(Set task): Extract, from the listing that follows, each line containing the word "across".

Lines of data:
* * * * * * *
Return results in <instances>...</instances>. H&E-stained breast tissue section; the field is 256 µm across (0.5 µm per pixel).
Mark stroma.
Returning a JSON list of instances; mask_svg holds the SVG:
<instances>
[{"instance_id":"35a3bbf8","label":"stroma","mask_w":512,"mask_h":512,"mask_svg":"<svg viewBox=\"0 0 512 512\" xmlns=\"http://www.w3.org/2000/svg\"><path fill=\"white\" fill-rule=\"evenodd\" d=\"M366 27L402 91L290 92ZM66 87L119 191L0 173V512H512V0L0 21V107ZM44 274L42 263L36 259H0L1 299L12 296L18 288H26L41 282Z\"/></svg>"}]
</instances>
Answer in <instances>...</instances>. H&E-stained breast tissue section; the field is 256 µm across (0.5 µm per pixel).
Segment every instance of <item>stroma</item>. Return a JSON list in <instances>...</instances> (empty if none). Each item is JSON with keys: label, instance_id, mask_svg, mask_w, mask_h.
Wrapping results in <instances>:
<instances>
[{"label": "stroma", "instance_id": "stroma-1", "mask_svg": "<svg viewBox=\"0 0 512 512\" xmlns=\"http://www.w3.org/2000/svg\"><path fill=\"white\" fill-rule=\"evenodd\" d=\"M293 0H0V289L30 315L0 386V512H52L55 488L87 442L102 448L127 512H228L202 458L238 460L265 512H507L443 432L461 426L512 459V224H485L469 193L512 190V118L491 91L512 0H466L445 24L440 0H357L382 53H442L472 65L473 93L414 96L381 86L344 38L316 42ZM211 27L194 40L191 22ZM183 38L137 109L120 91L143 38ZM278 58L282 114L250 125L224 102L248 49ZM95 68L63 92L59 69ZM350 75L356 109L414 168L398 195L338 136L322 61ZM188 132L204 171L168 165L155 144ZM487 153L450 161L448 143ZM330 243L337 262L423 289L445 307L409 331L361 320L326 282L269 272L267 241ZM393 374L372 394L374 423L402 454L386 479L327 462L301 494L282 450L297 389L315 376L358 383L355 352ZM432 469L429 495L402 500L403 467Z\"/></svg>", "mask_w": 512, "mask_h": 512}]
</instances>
* * * * * * *
(Response below):
Return results in <instances>...</instances>. H&E-stained breast tissue section; the field is 256 µm across (0.5 µm per pixel).
Answer in <instances>...</instances>. H&E-stained breast tissue section; the field is 256 µm across (0.5 µm per pixel).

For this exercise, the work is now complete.